PROBLEM DETAILS. Shown below are entries with pictures; the line with "(488, 215) = (522, 732): red" through the line with "camera: 170 degrees right, 5 degrees up" is the span to retype exactly, and the pictures stay out.

MATERIAL FOR THE TASK.
-------------------------

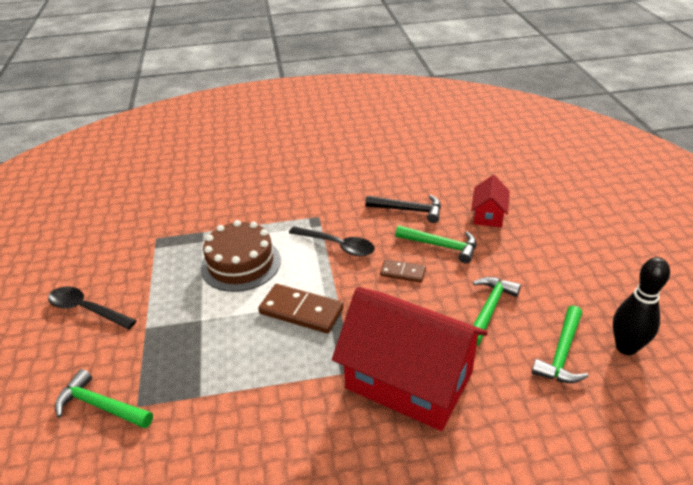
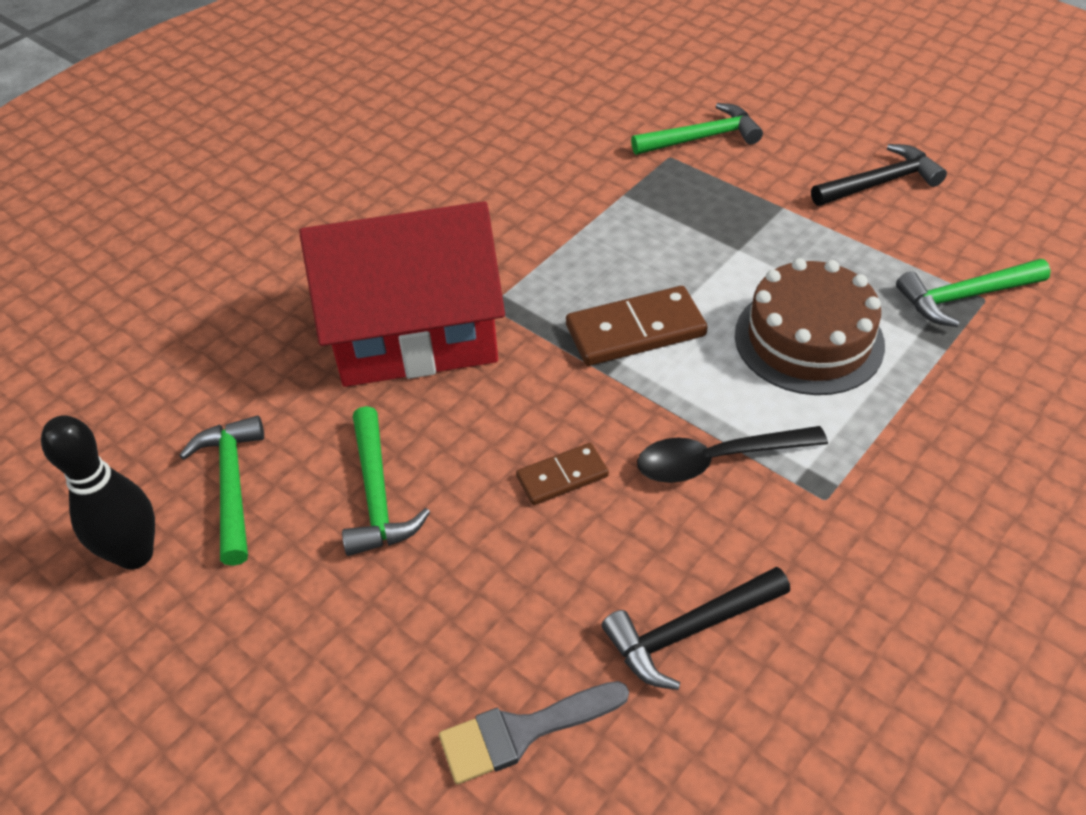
camera: 140 degrees right, 10 degrees up
(86, 309) = (880, 182): black spoon -> black hammer
(441, 246) = (547, 576): green hammer -> green hammer (964, 297)
(488, 215) = (522, 732): red house -> grey brush

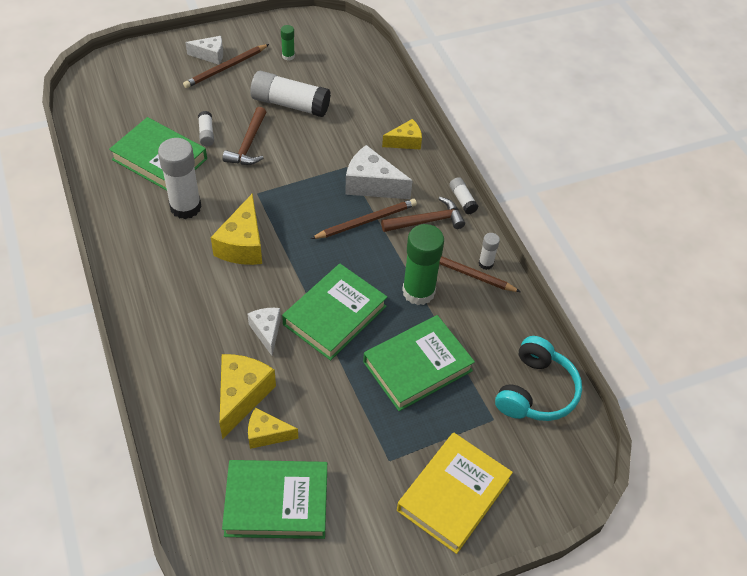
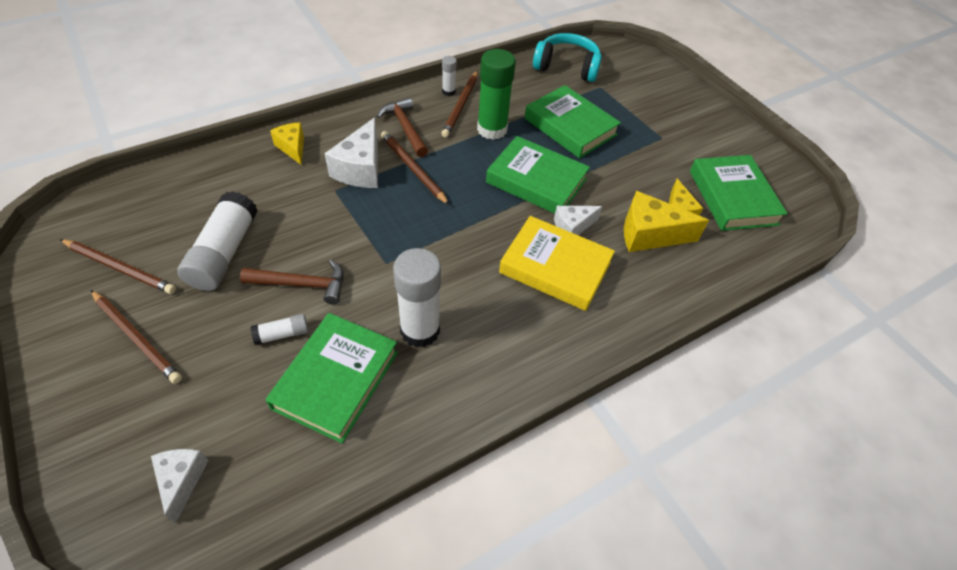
camera: 100 degrees left, 0 degrees up
(210, 55) = (101, 364): white cheese -> white cheese (182, 480)
(242, 244) = (467, 263): yellow cheese -> none
(288, 56) = (120, 268): green glue stick -> brown pencil
(453, 495) = (671, 104): yellow book -> yellow book (555, 267)
(462, 200) = (373, 106): white glue stick -> none

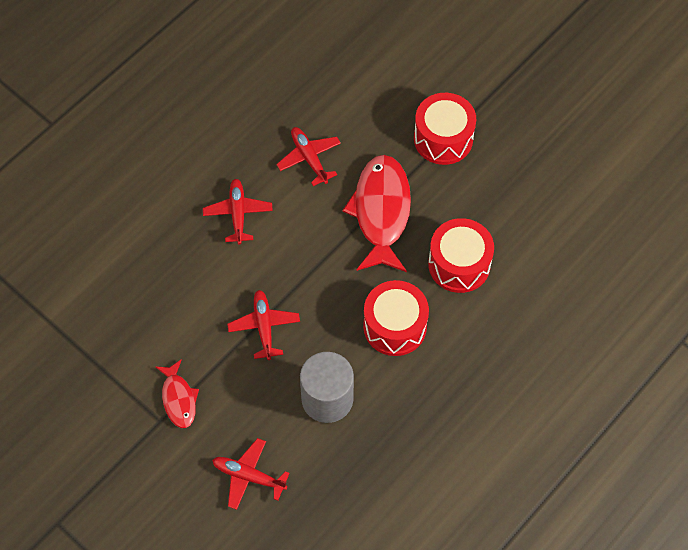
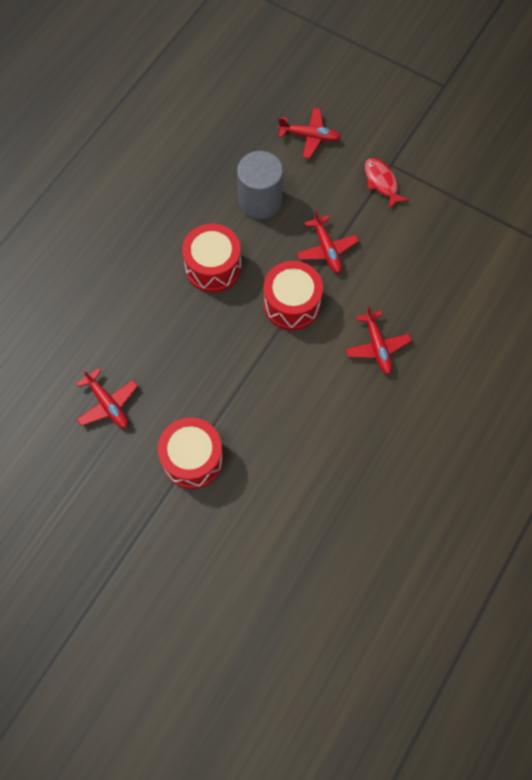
camera: 170 degrees right, 5 degrees up
(309, 158) = (323, 415): red plane -> red plane (108, 404)
(381, 212) = (242, 370): red fish -> none
(459, 264) = (162, 331): red drum -> red drum (292, 304)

-------------------------

OUTPUT FOR THIS TASK.
(488, 215) = (522, 732): red house -> grey brush

camera: 100 degrees left, 0 degrees up
(210, 55) = (101, 364): white cheese -> white cheese (182, 480)
(242, 244) = (467, 263): yellow cheese -> none
(288, 56) = (120, 268): green glue stick -> brown pencil
(453, 495) = (671, 104): yellow book -> yellow book (555, 267)
(462, 200) = (373, 106): white glue stick -> none

camera: 170 degrees right, 5 degrees up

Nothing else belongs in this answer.